• Task objective: Keep the images out while you set down the data exactly.

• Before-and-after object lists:
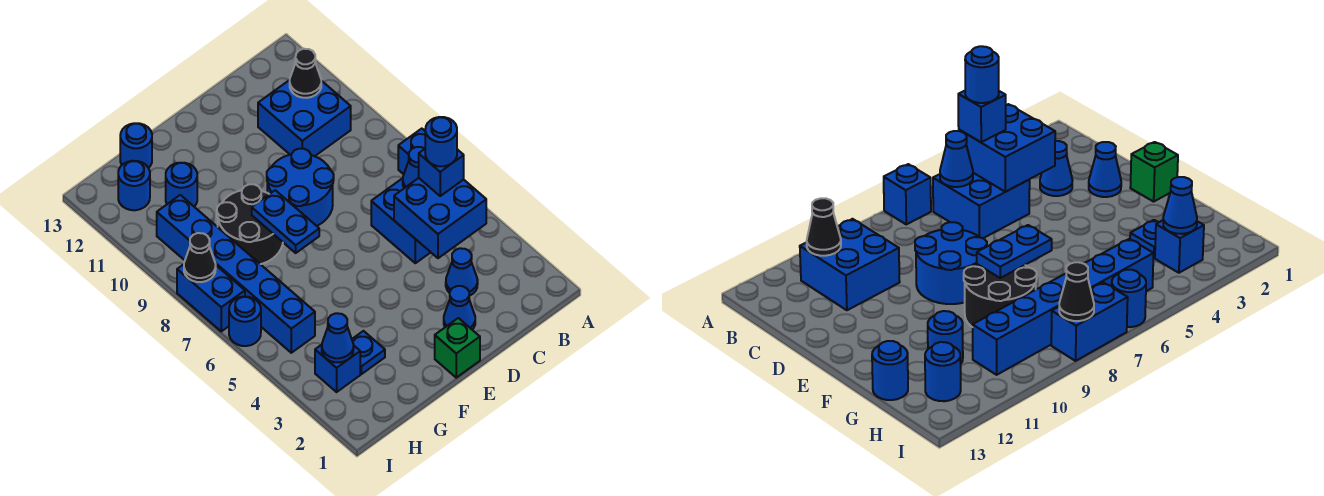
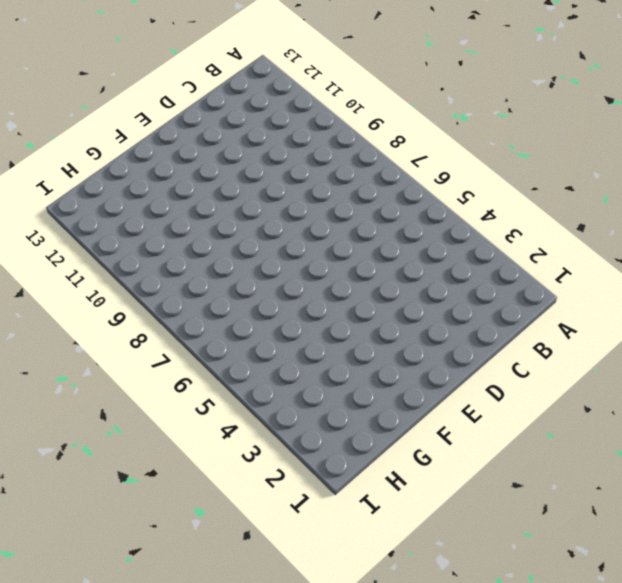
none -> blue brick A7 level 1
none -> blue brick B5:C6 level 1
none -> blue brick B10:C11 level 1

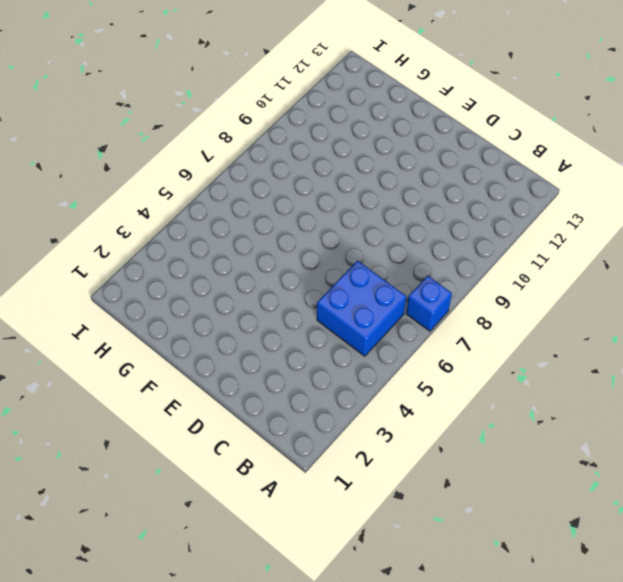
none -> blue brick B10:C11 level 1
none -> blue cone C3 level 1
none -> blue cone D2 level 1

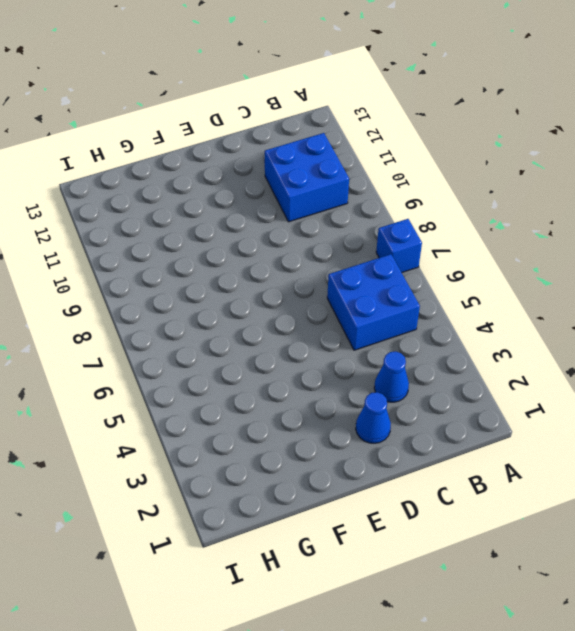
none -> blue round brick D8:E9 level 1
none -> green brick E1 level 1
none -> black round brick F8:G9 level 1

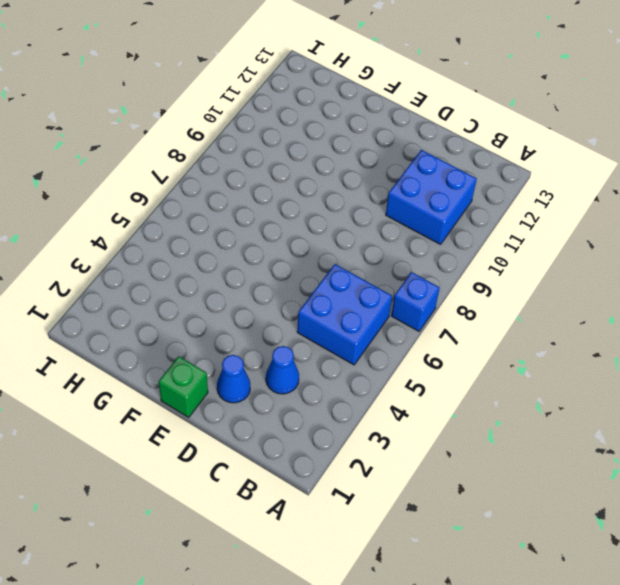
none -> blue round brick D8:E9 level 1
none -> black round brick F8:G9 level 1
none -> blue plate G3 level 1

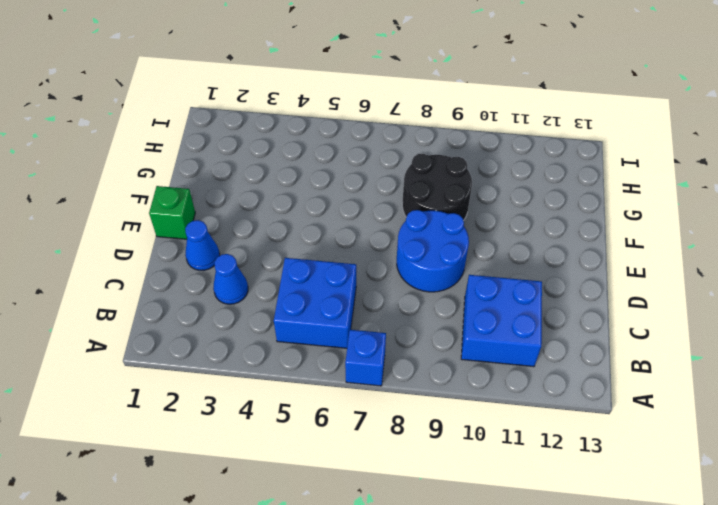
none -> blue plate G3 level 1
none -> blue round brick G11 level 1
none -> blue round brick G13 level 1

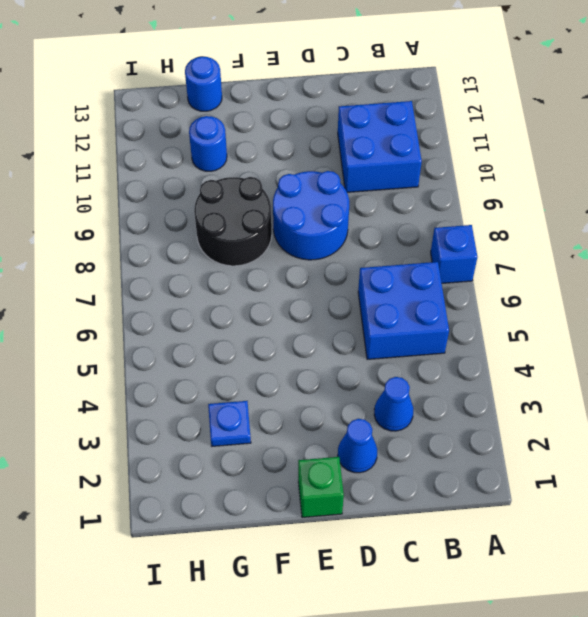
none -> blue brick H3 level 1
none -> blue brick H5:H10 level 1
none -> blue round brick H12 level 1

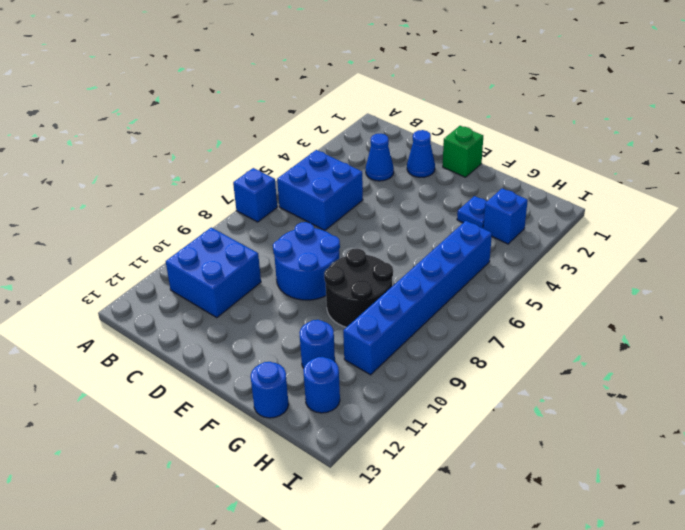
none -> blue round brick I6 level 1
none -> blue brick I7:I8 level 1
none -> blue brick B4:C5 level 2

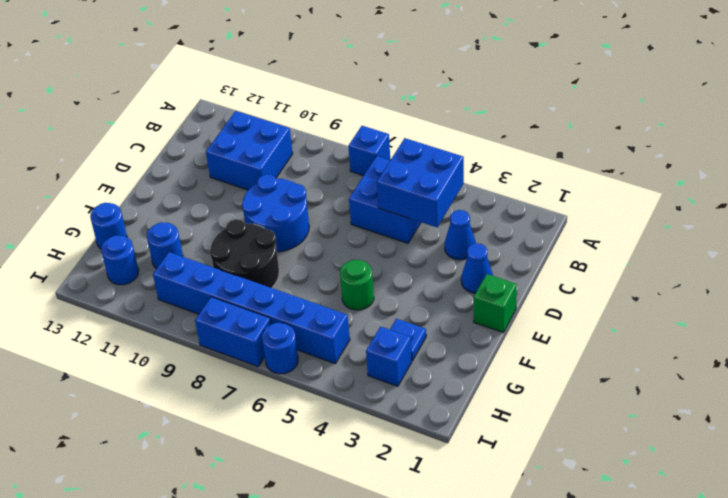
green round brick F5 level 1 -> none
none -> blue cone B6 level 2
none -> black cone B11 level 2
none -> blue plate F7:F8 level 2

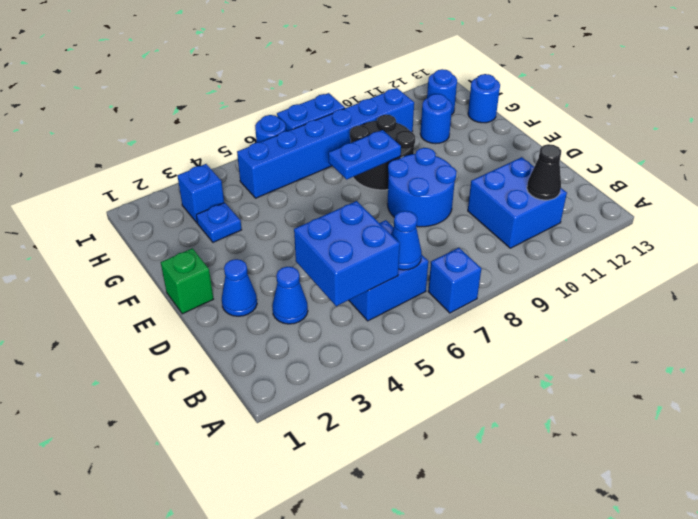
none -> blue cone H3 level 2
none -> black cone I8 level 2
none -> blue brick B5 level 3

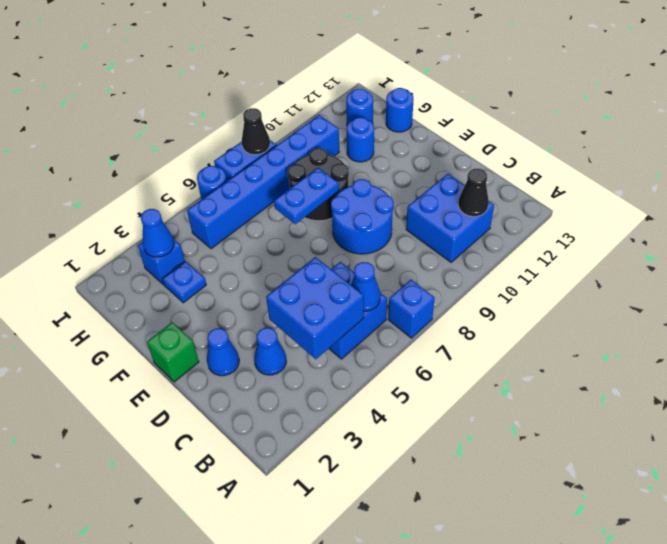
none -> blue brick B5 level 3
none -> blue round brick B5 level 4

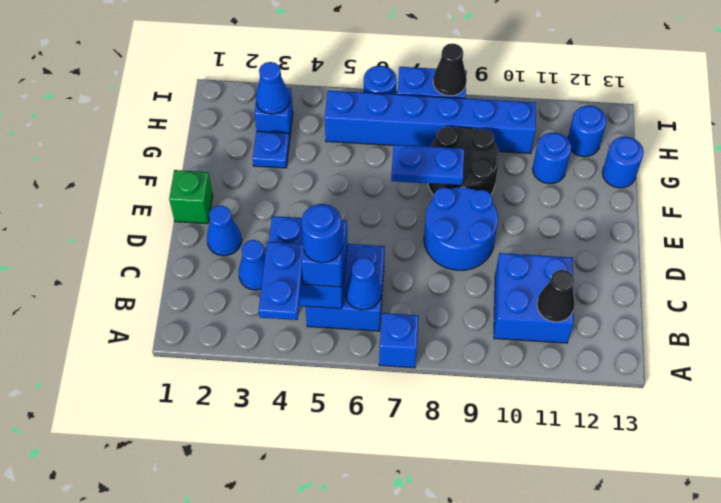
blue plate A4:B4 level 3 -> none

• Output for this task:
none -> blue brick A7 level 1
none -> blue brick B5:C6 level 1
none -> blue brick B10:C11 level 1

none -> blue brick B10:C11 level 1
none -> blue cone C3 level 1
none -> blue cone D2 level 1

none -> blue round brick D8:E9 level 1
none -> green brick E1 level 1
none -> black round brick F8:G9 level 1

none -> blue round brick D8:E9 level 1
none -> black round brick F8:G9 level 1
none -> blue plate G3 level 1

none -> blue plate G3 level 1
none -> blue round brick G11 level 1
none -> blue round brick G13 level 1

none -> blue brick H3 level 1
none -> blue brick H5:H10 level 1
none -> blue round brick H12 level 1

none -> blue round brick I6 level 1
none -> blue brick I7:I8 level 1
none -> blue brick B4:C5 level 2

green round brick F5 level 1 -> none
none -> blue cone B6 level 2
none -> black cone B11 level 2
none -> blue plate F7:F8 level 2

none -> blue cone H3 level 2
none -> black cone I8 level 2
none -> blue brick B5 level 3

none -> blue brick B5 level 3
none -> blue round brick B5 level 4

blue plate A4:B4 level 3 -> none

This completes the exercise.